'''
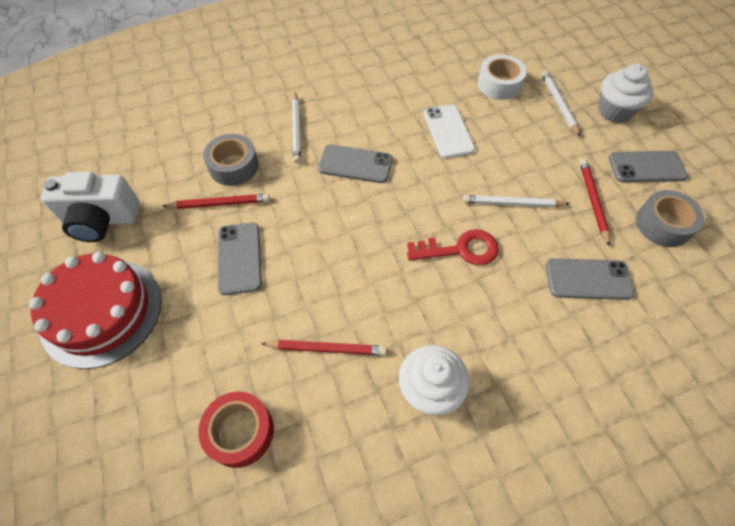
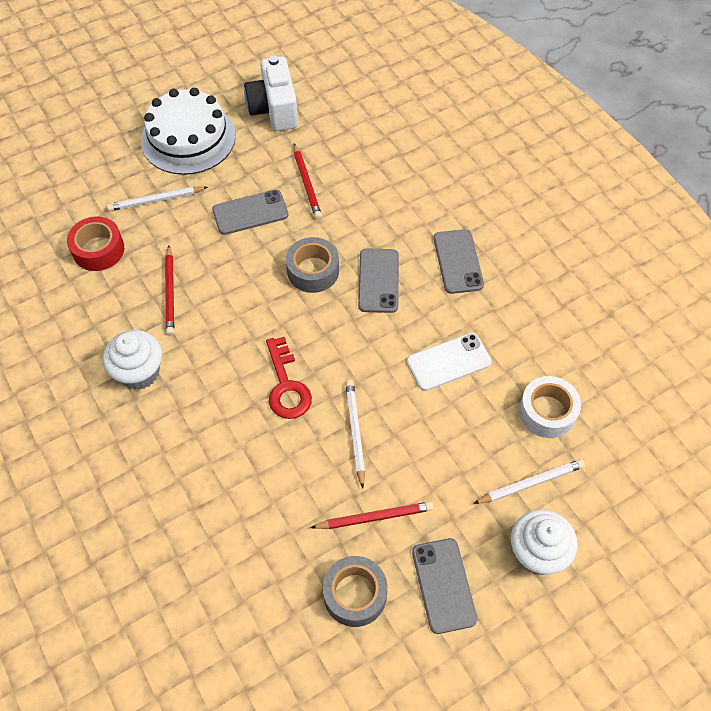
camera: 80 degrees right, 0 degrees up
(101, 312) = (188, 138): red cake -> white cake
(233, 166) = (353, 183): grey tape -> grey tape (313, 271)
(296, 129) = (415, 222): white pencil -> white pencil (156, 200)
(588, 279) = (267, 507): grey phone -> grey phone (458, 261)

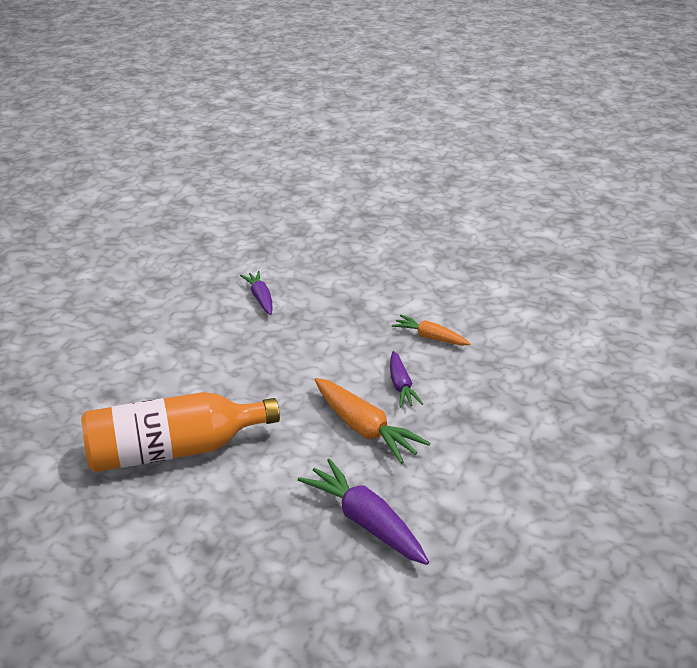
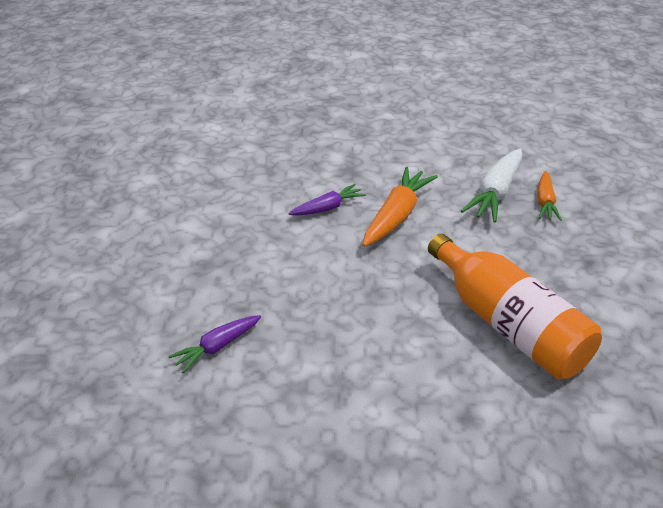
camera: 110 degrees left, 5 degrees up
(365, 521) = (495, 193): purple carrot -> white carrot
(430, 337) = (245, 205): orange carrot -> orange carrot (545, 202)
'''
'''
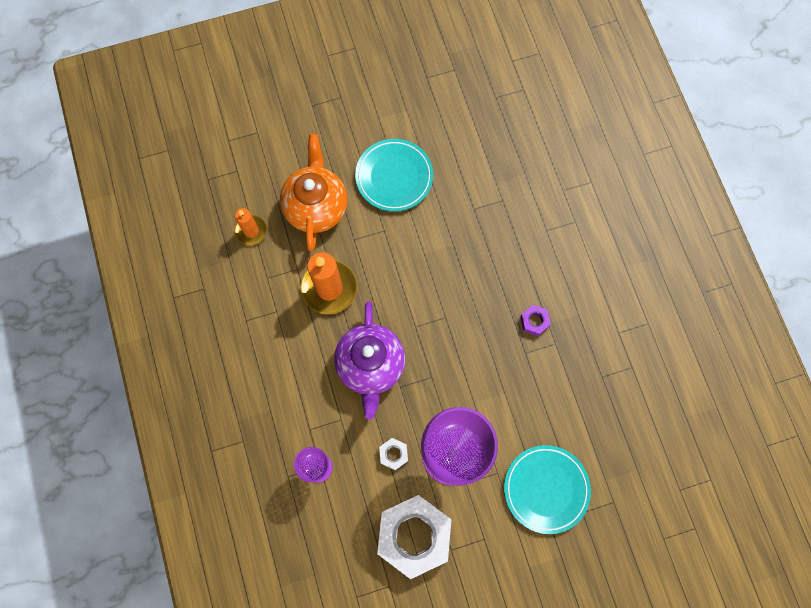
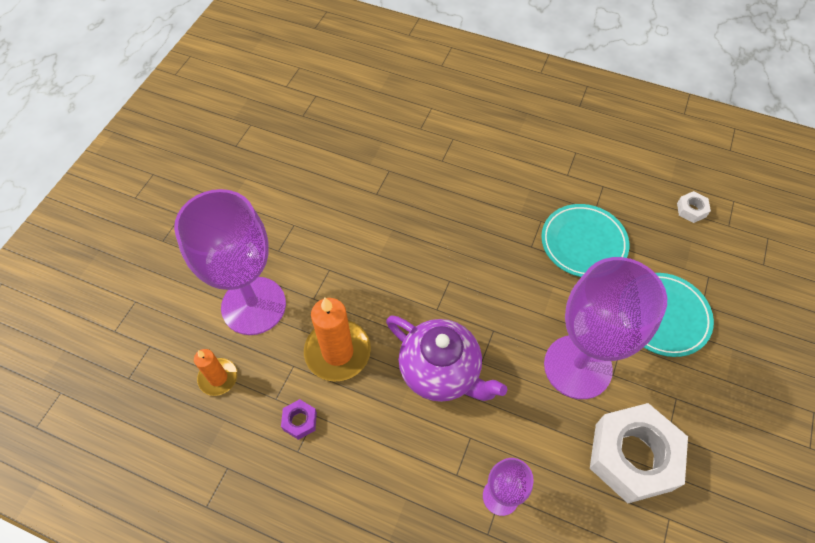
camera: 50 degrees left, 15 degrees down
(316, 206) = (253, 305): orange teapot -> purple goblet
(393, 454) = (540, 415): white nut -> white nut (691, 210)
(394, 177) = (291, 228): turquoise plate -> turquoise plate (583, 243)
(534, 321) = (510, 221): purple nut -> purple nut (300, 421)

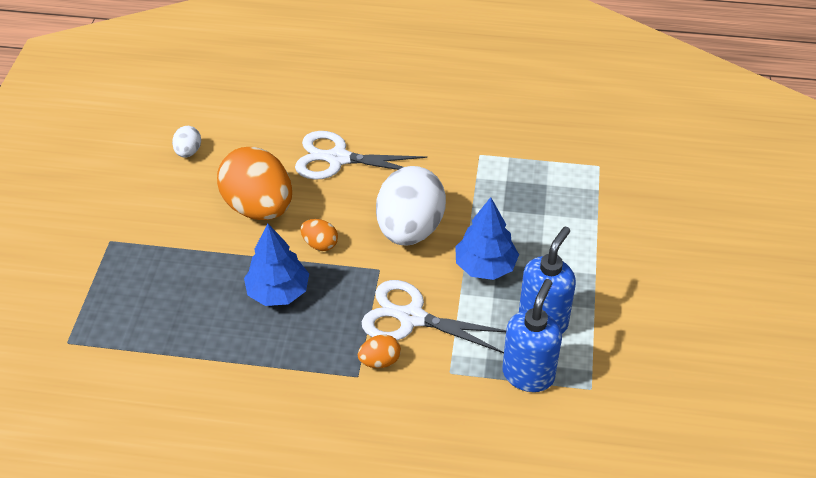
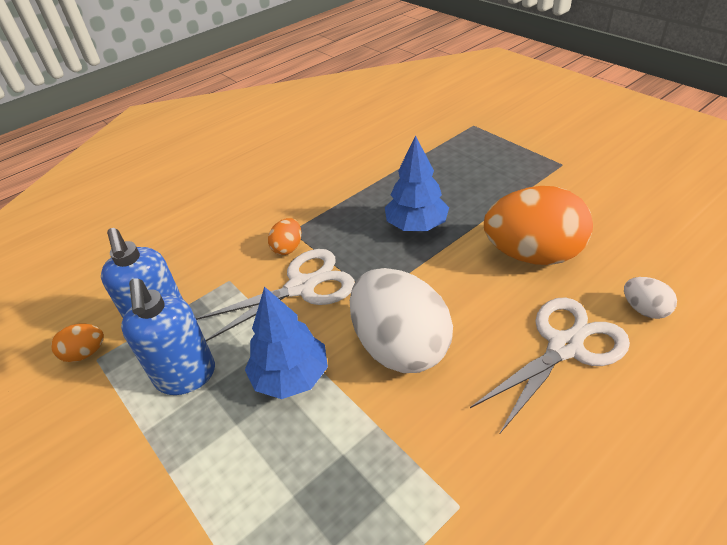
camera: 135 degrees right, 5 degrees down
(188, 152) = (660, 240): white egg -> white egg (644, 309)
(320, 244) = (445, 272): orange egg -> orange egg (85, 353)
'''
_About this task_: Print, exactly and with no pictures, the lines of the listing above starting at the one that has "(534, 321) = (510, 221): purple" and ending at the one that has "(320, 244) = (445, 272): orange", both included.

_Reply_:
(534, 321) = (510, 221): purple nut -> purple nut (300, 421)

camera: 135 degrees right, 5 degrees down
(188, 152) = (660, 240): white egg -> white egg (644, 309)
(320, 244) = (445, 272): orange egg -> orange egg (85, 353)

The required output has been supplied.